Task requirements — Wherever a line in the data below holds "SERVO", copy that line.

Exercise materials —

= = = = =

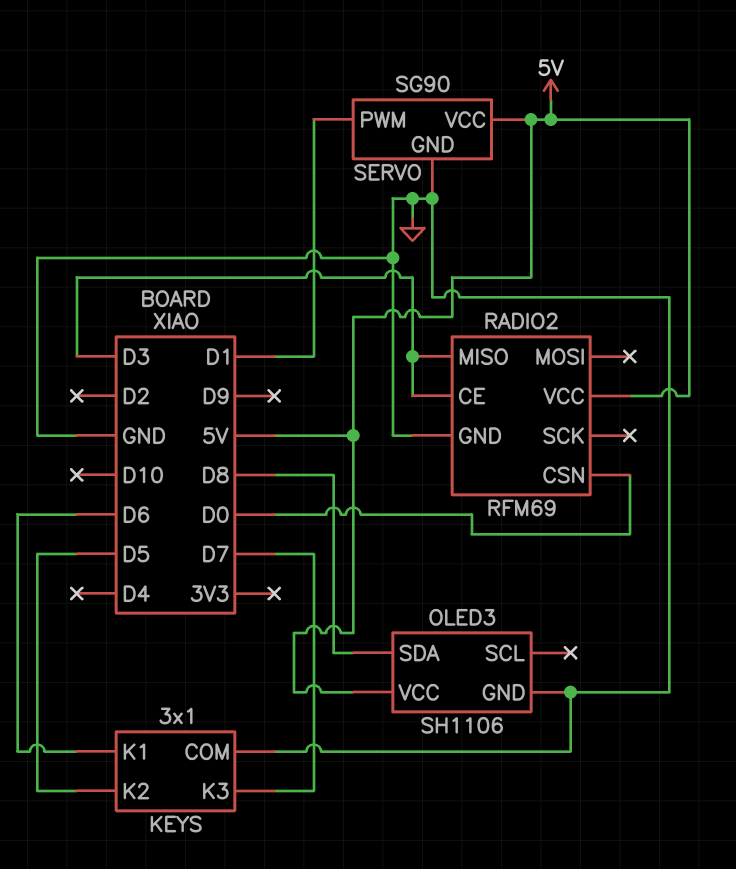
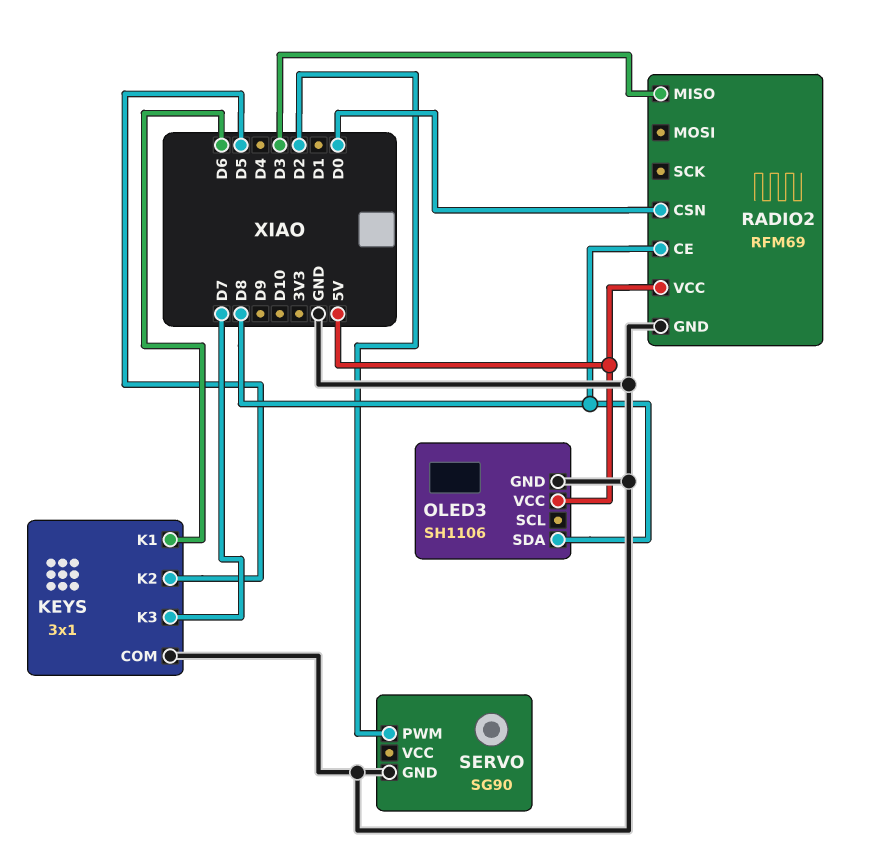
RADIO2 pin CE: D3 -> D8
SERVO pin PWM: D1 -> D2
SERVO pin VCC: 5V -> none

= = = = =

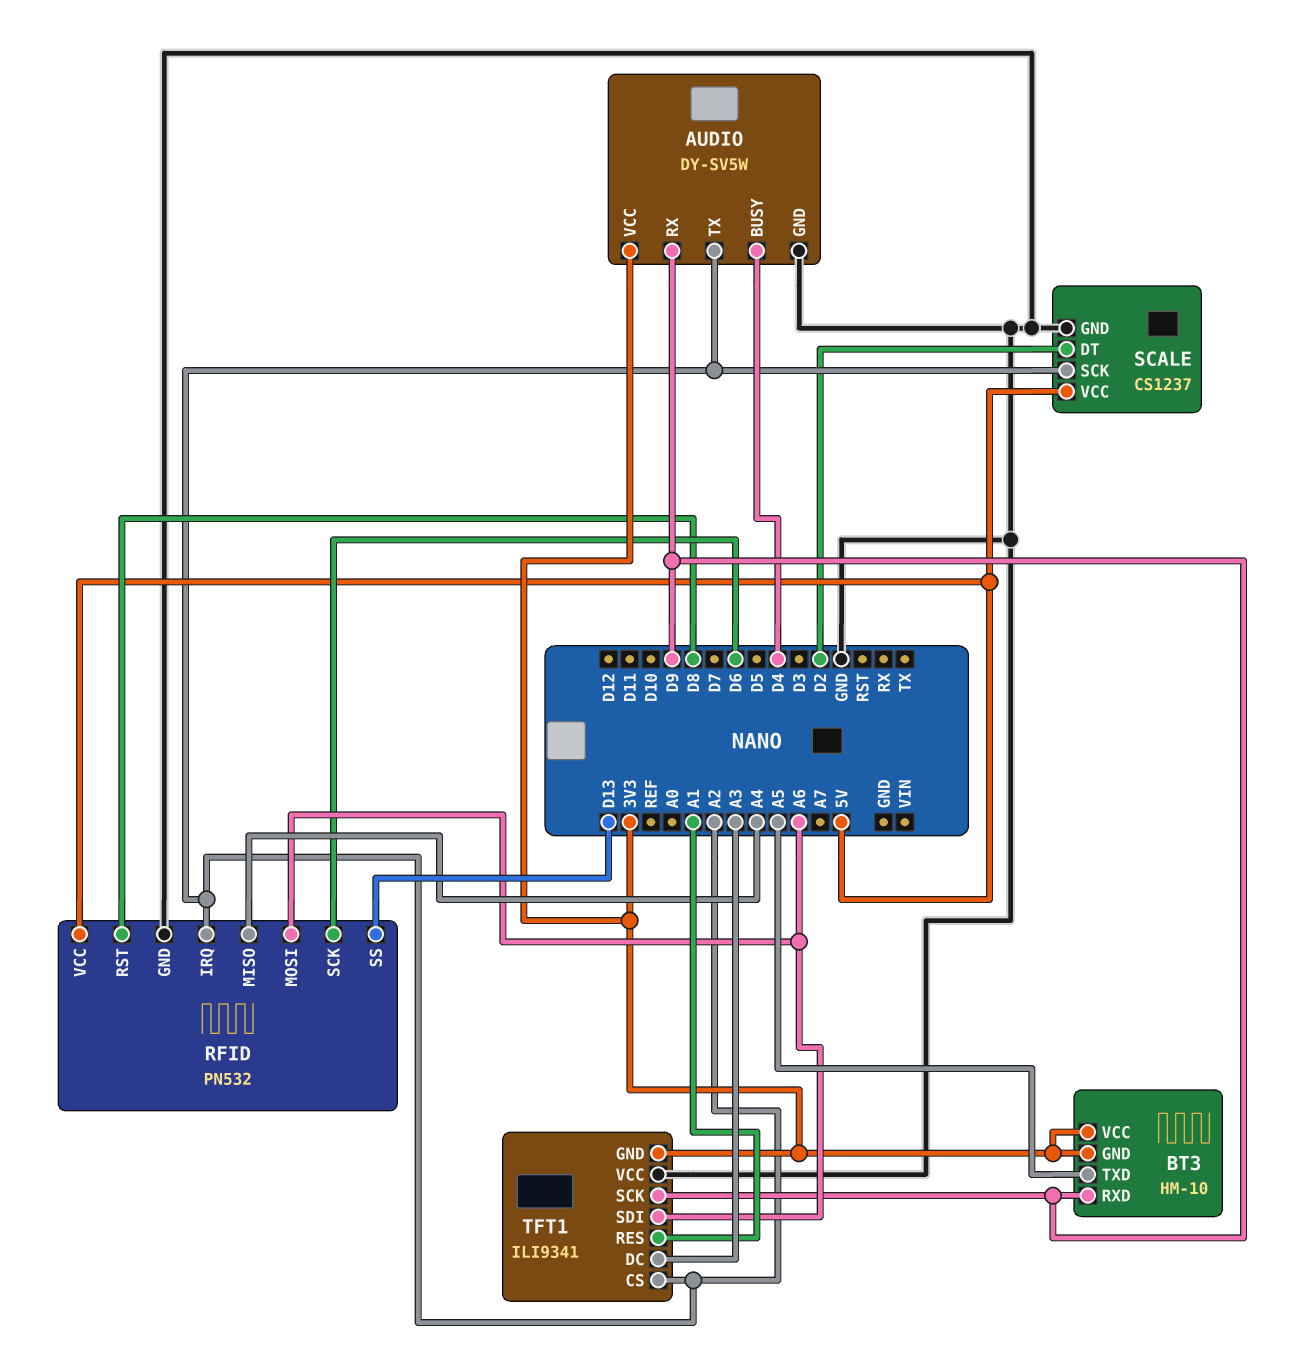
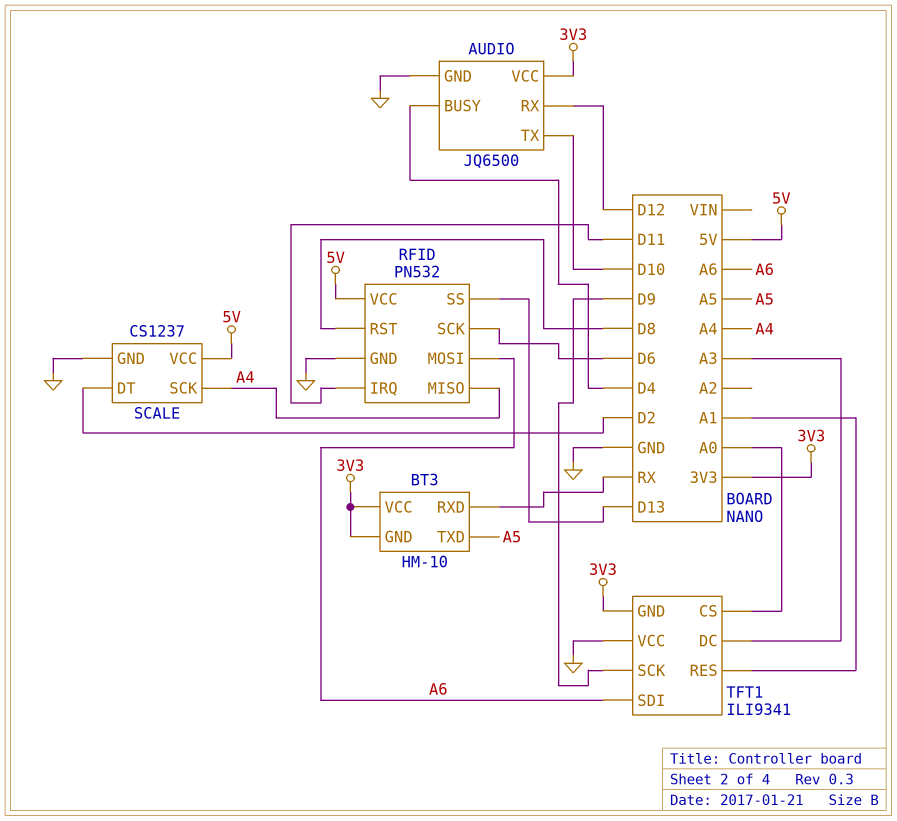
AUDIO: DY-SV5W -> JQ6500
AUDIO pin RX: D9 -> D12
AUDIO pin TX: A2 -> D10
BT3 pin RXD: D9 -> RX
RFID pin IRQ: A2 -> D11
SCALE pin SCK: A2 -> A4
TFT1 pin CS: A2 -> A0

= = = = =

Your solution —
SERVO pin PWM: D1 -> D2
SERVO pin VCC: 5V -> none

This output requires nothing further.